All of the data below should be printed again word for word, pictures excluded.
##############################
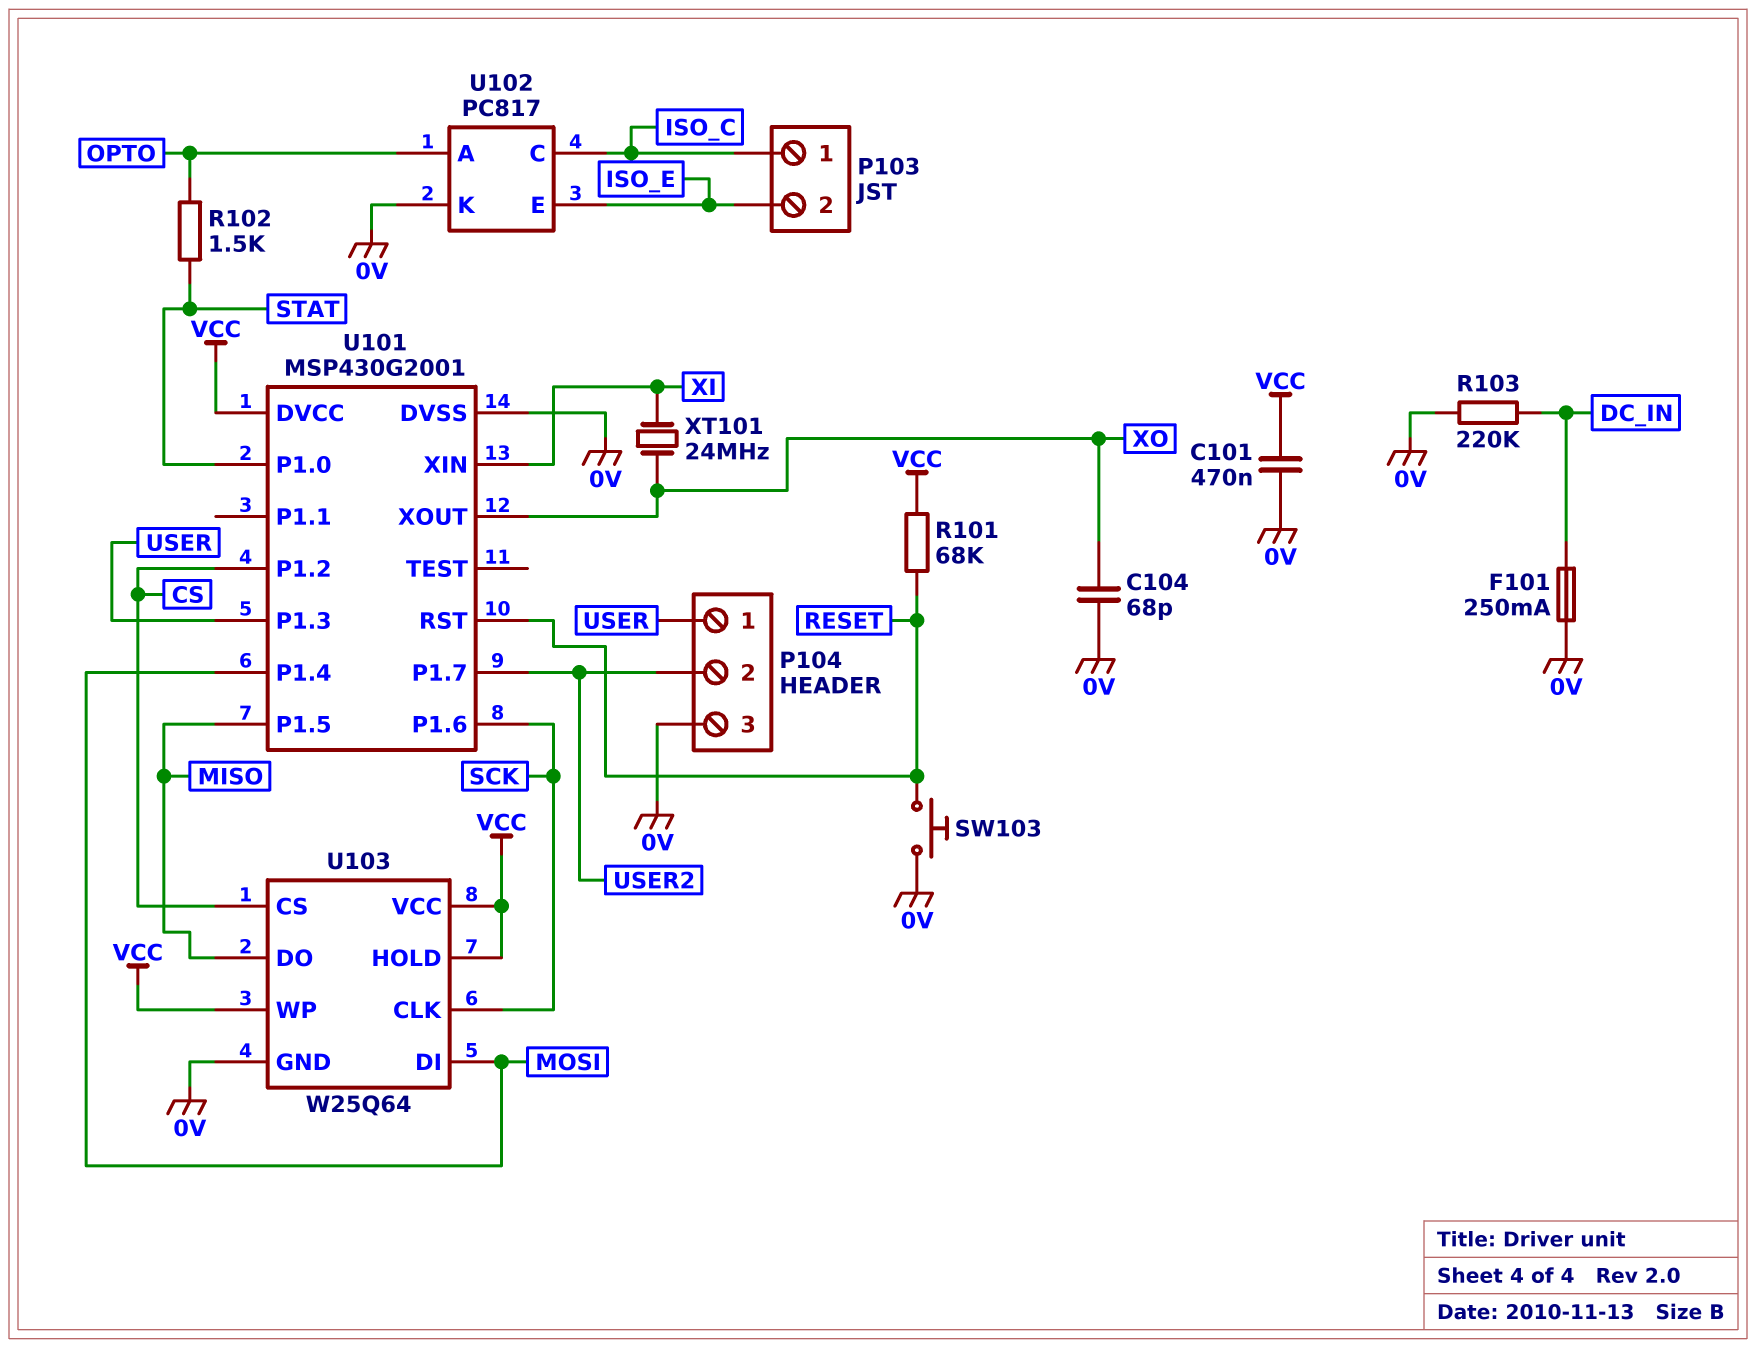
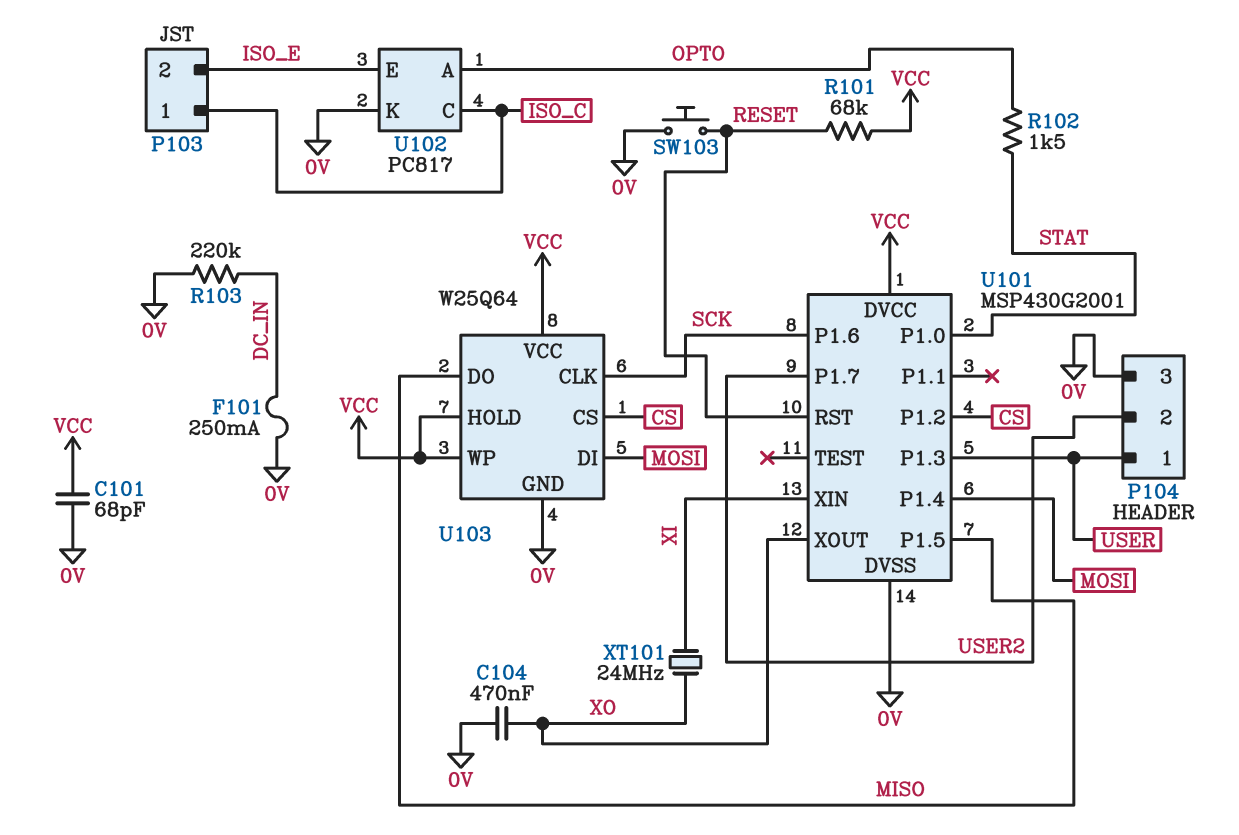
C101: 470nF (0V, VCC) -> 68pF (0V, VCC)
C104: 68pF (0V, XO) -> 470nF (0V, XO)

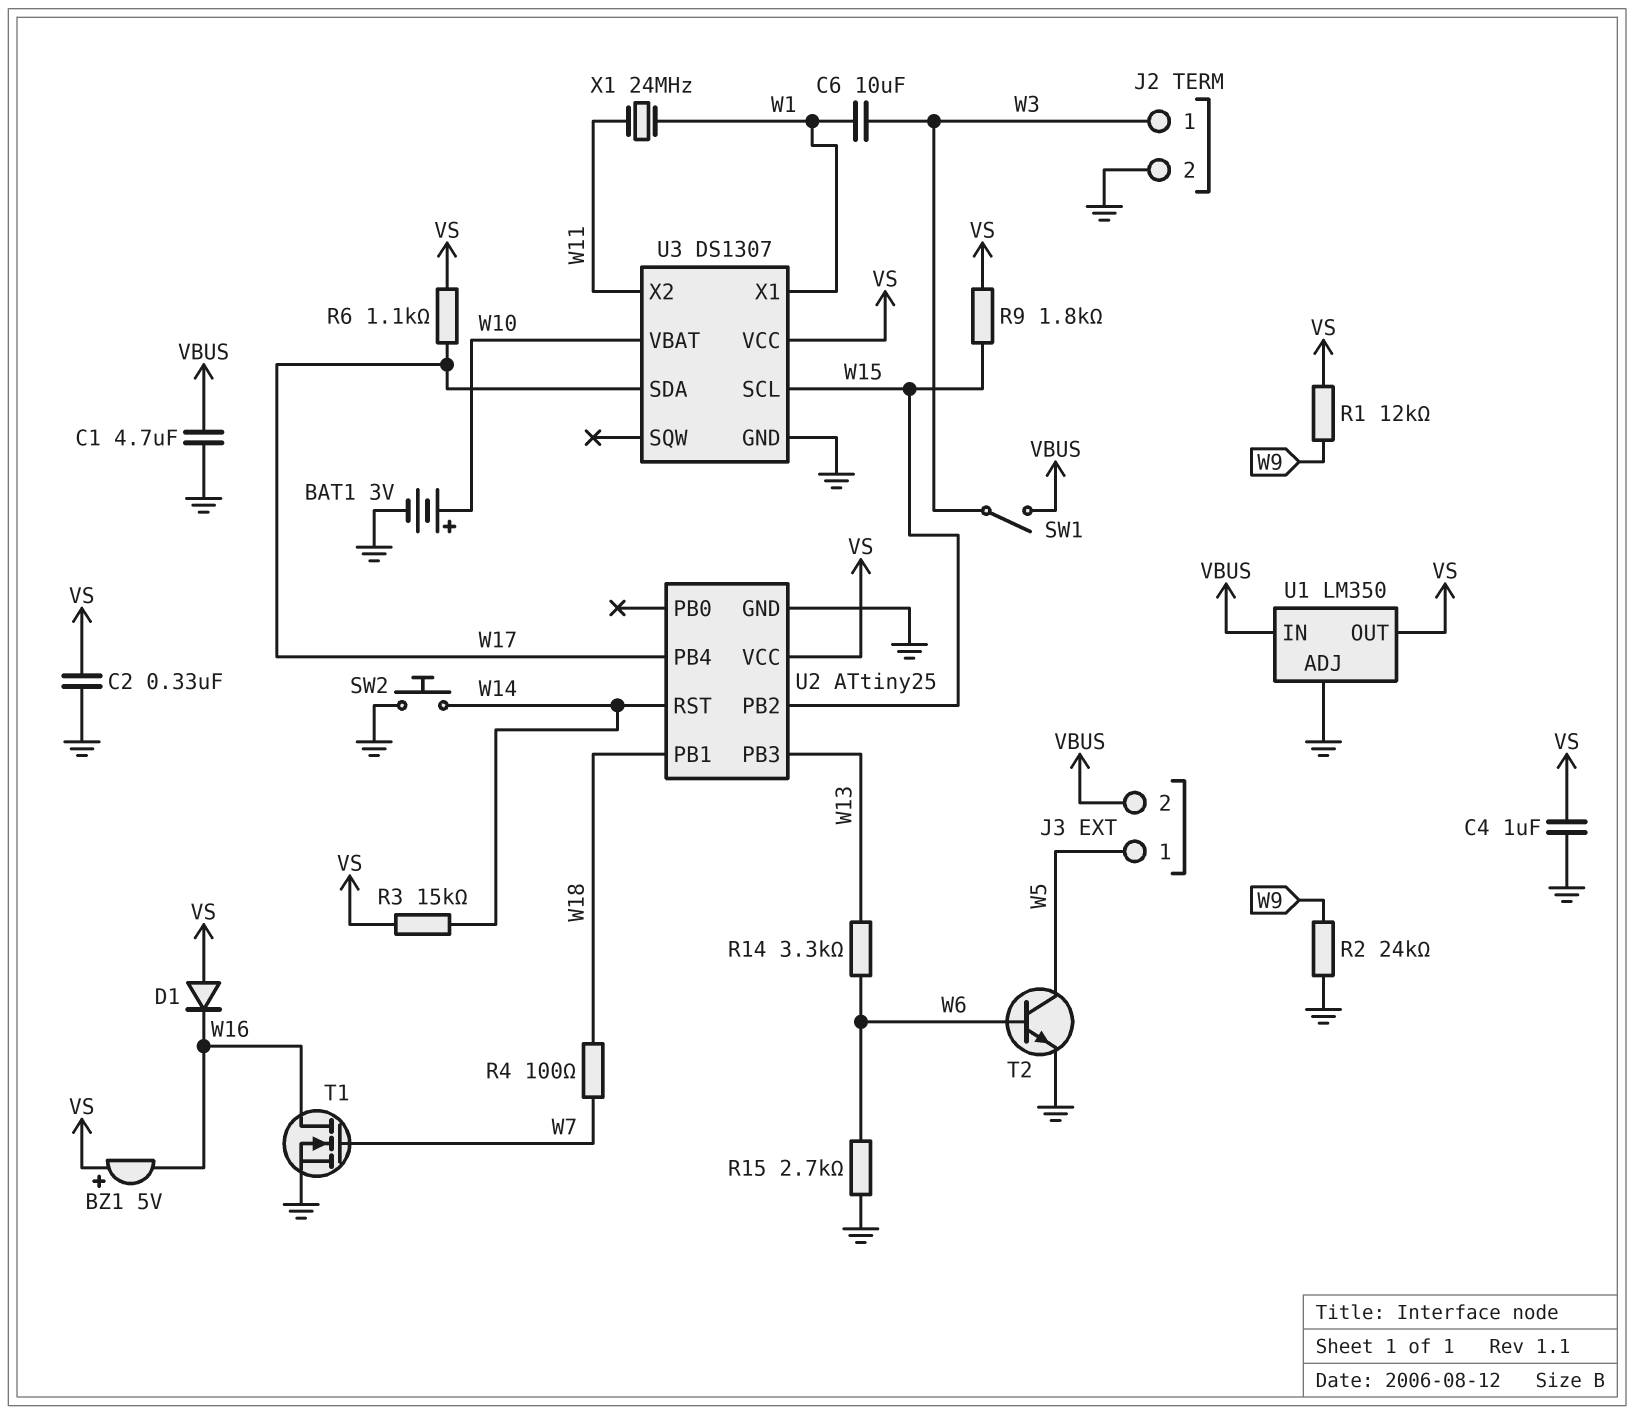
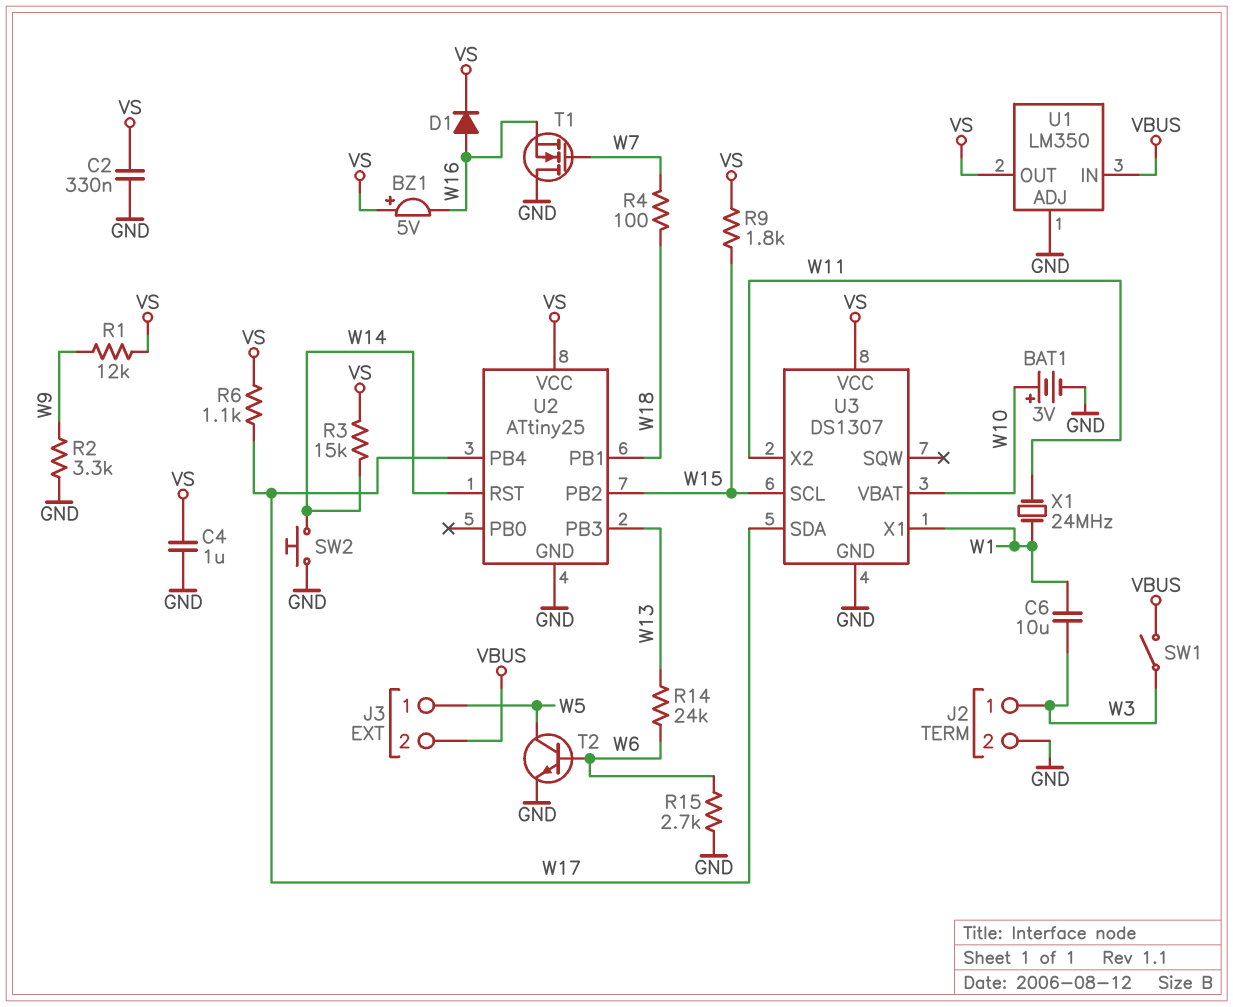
C1: 4.7uF (GND, VBUS) -> none
D1: diode (A VS, K W16) -> diode (A W16, K VS)
R2: 24k (GND, W9) -> 3.3k (GND, W9)
R14: 3.3k (W6, W13) -> 24k (W6, W13)
T1: NMOS (G W7, D W16, S GND) -> NMOS (G W7, D GND, S W16)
##############################
Output of the task
C101: 470nF (0V, VCC) -> 68pF (0V, VCC)
C104: 68pF (0V, XO) -> 470nF (0V, XO)

C1: 4.7uF (GND, VBUS) -> none
D1: diode (A VS, K W16) -> diode (A W16, K VS)
R2: 24k (GND, W9) -> 3.3k (GND, W9)
R14: 3.3k (W6, W13) -> 24k (W6, W13)
T1: NMOS (G W7, D W16, S GND) -> NMOS (G W7, D GND, S W16)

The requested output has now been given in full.